◆ Brief ◆
Write the records below out in full, character for character, with no pictures.

BEGIN Listed entries

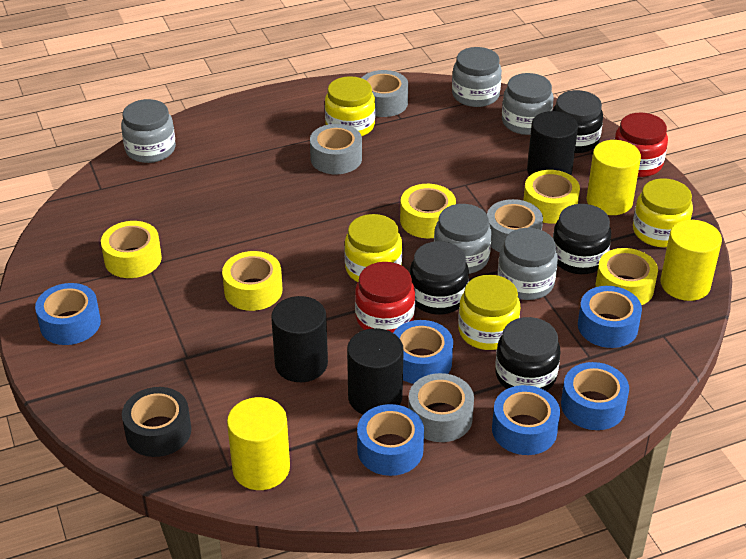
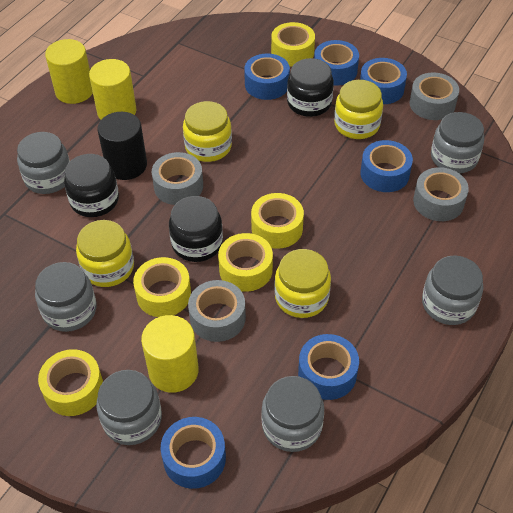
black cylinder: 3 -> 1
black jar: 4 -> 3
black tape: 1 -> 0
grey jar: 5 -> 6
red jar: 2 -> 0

END Listed entries

◆ Result ◆
black cylinder: 3 -> 1
black jar: 4 -> 3
black tape: 1 -> 0
grey jar: 5 -> 6
red jar: 2 -> 0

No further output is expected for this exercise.